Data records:
++++

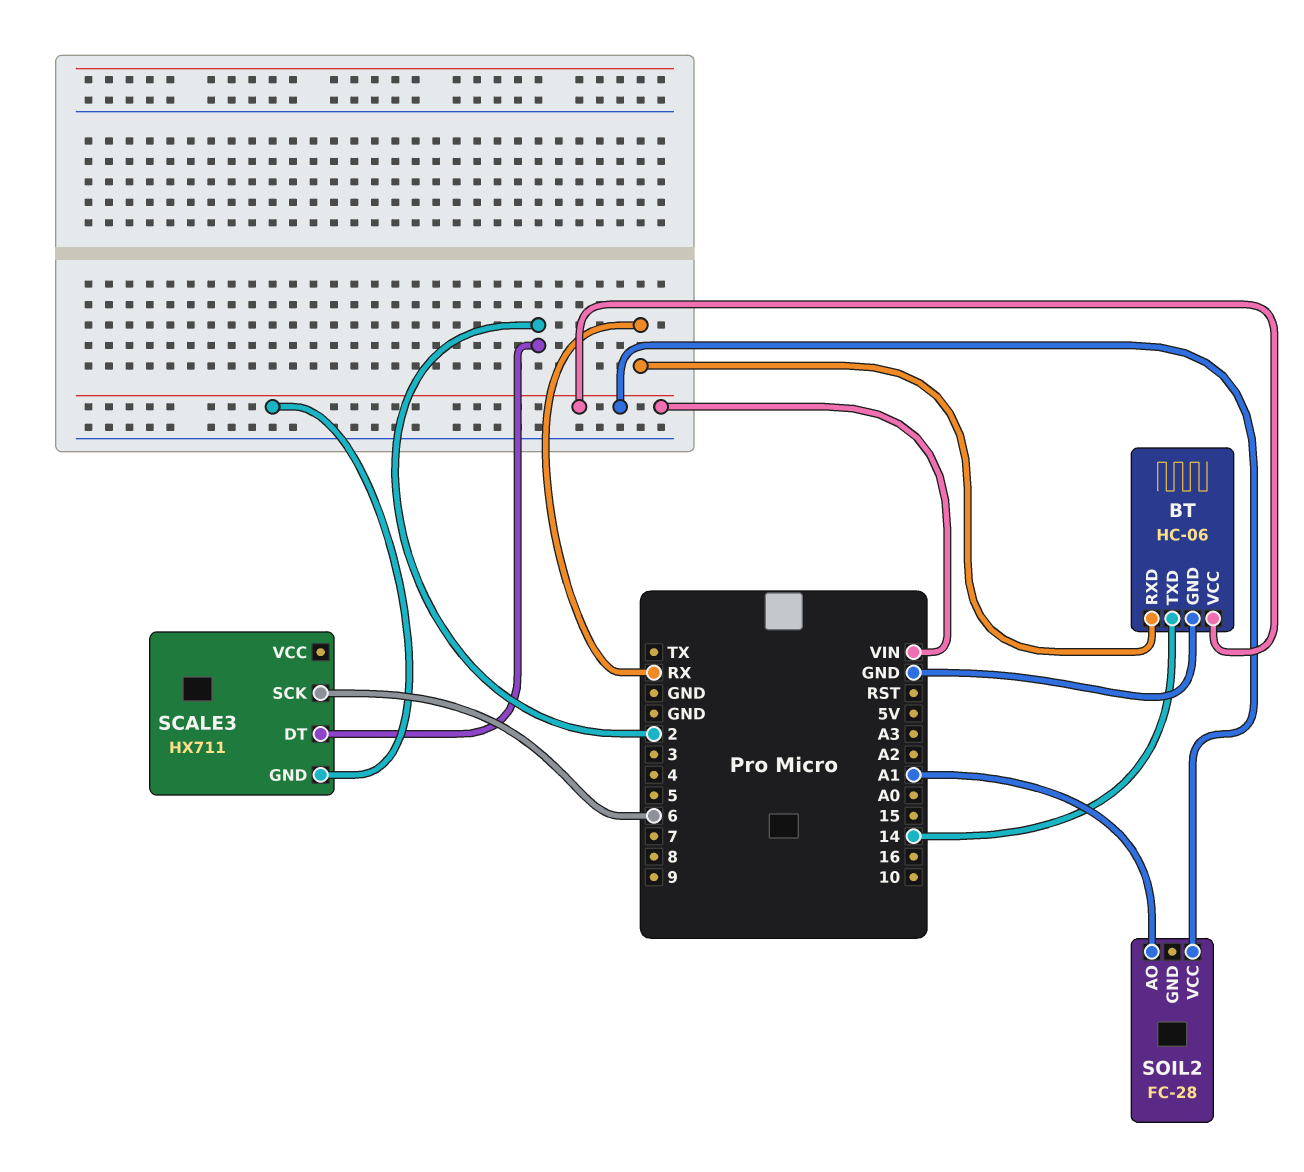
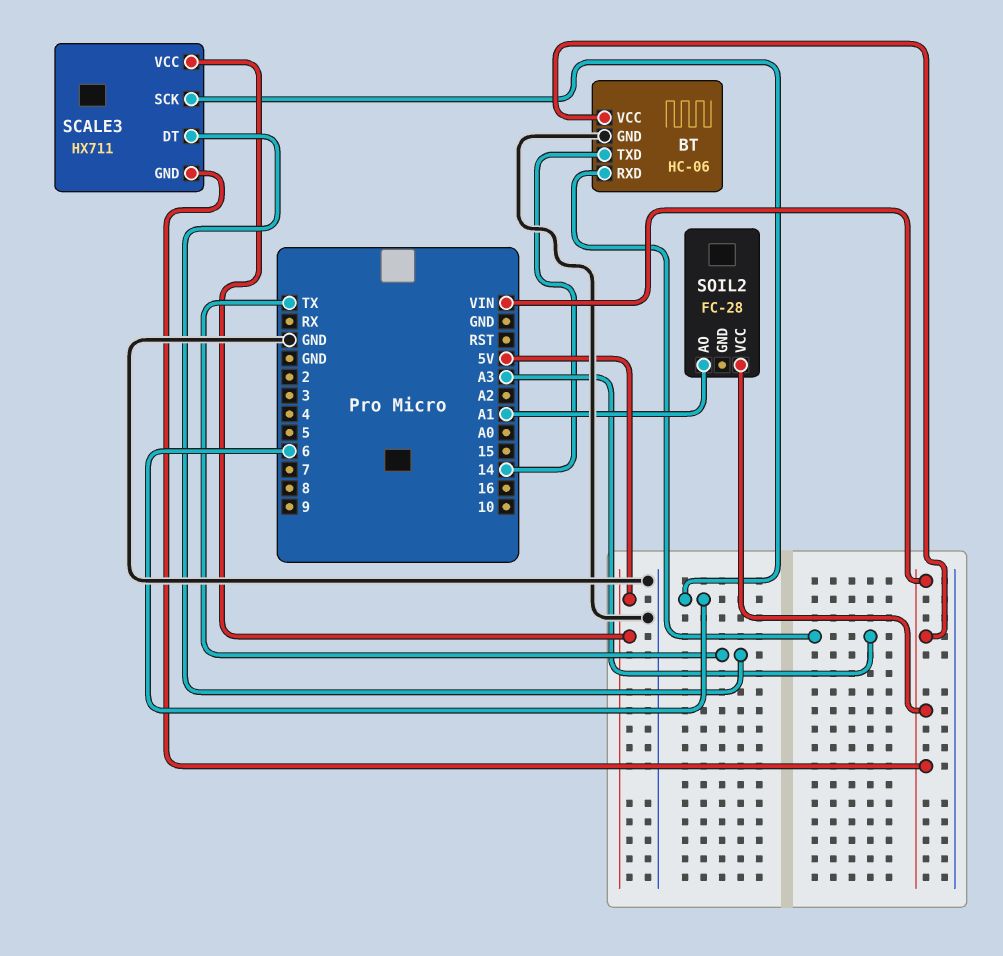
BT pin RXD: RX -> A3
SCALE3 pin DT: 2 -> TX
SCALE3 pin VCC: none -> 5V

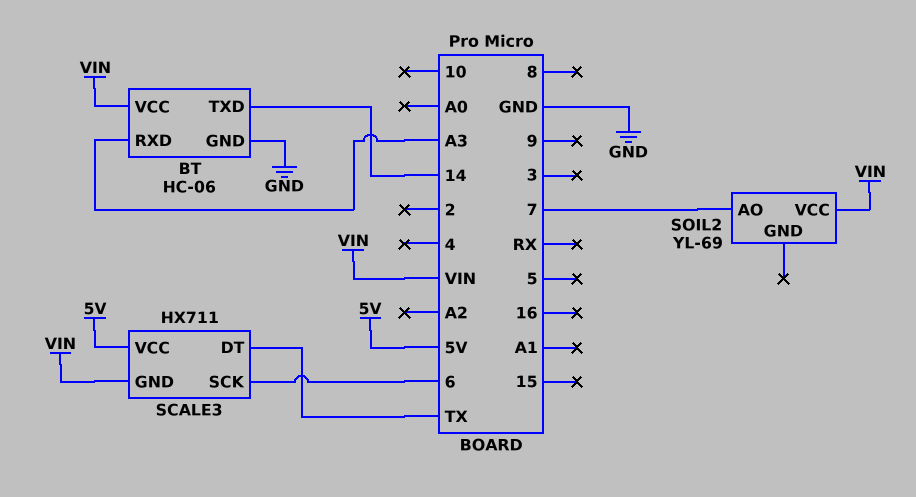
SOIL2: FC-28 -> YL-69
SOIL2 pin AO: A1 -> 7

++++

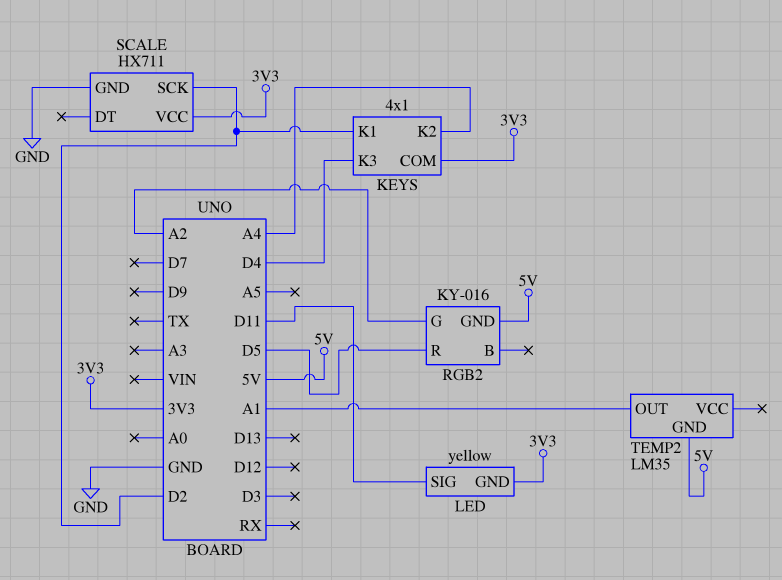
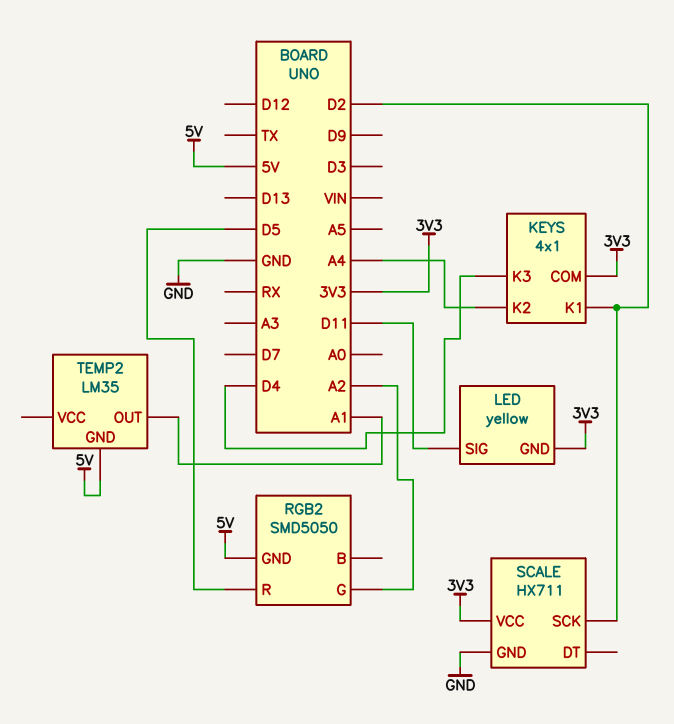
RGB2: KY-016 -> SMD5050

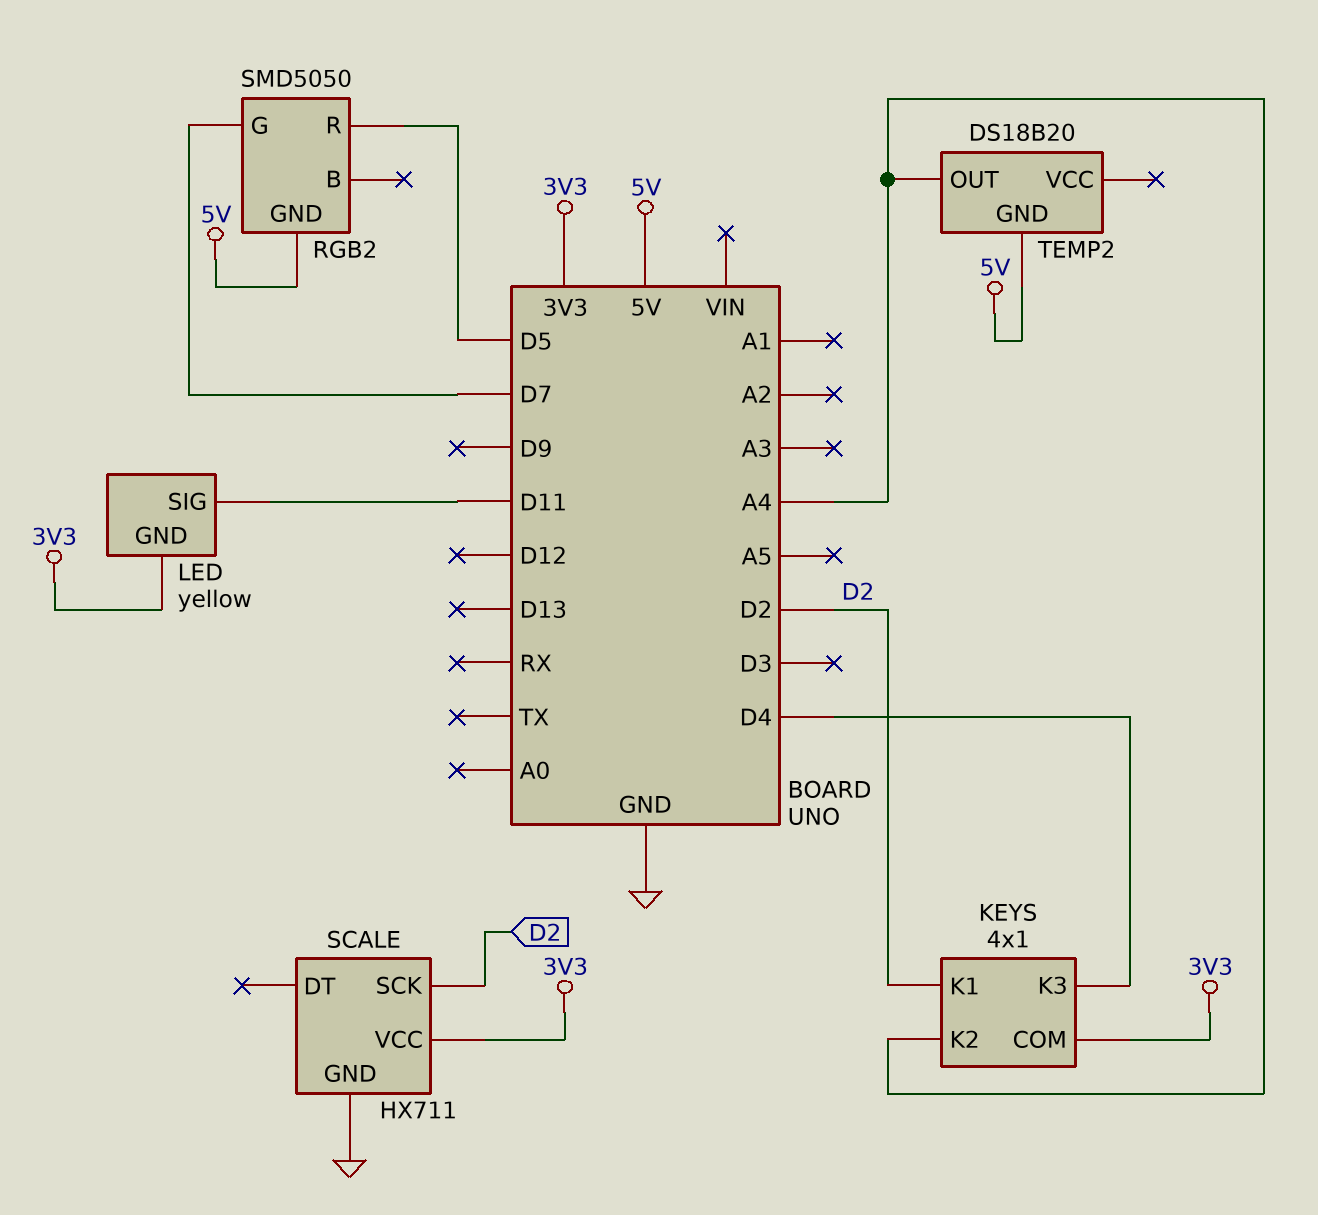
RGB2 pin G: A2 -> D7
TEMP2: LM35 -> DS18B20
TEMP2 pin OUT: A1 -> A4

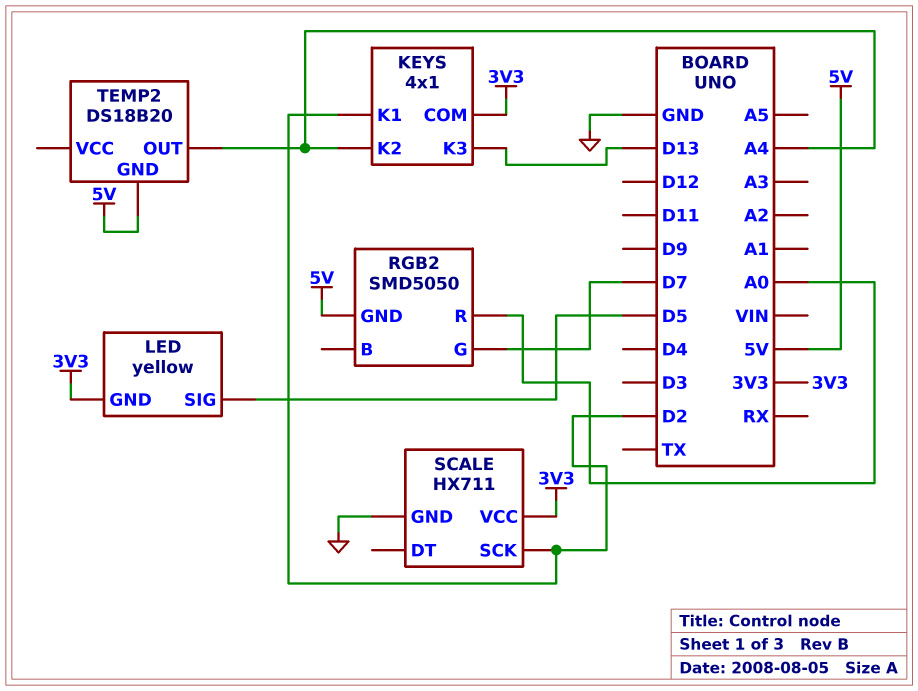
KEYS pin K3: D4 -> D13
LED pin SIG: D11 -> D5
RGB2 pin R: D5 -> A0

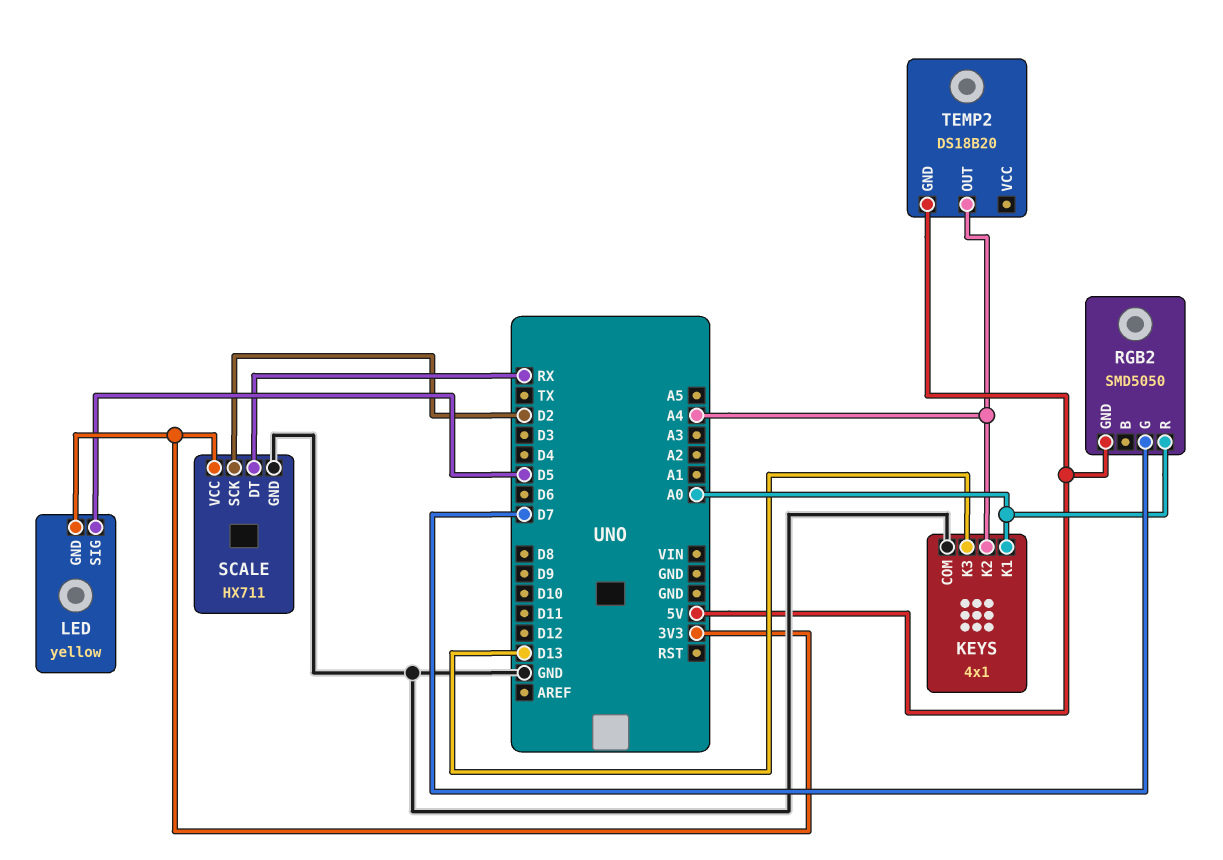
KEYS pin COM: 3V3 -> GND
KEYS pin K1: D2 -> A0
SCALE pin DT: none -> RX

++++

Within the entries above, the lines from the one containing "BT pin RXD: RX -> A3" through the one containing "SOIL2 pin AO: A1 -> 7" are to be transcribed exactly, ends included, pictures excluded.

BT pin RXD: RX -> A3
SCALE3 pin DT: 2 -> TX
SCALE3 pin VCC: none -> 5V

SOIL2: FC-28 -> YL-69
SOIL2 pin AO: A1 -> 7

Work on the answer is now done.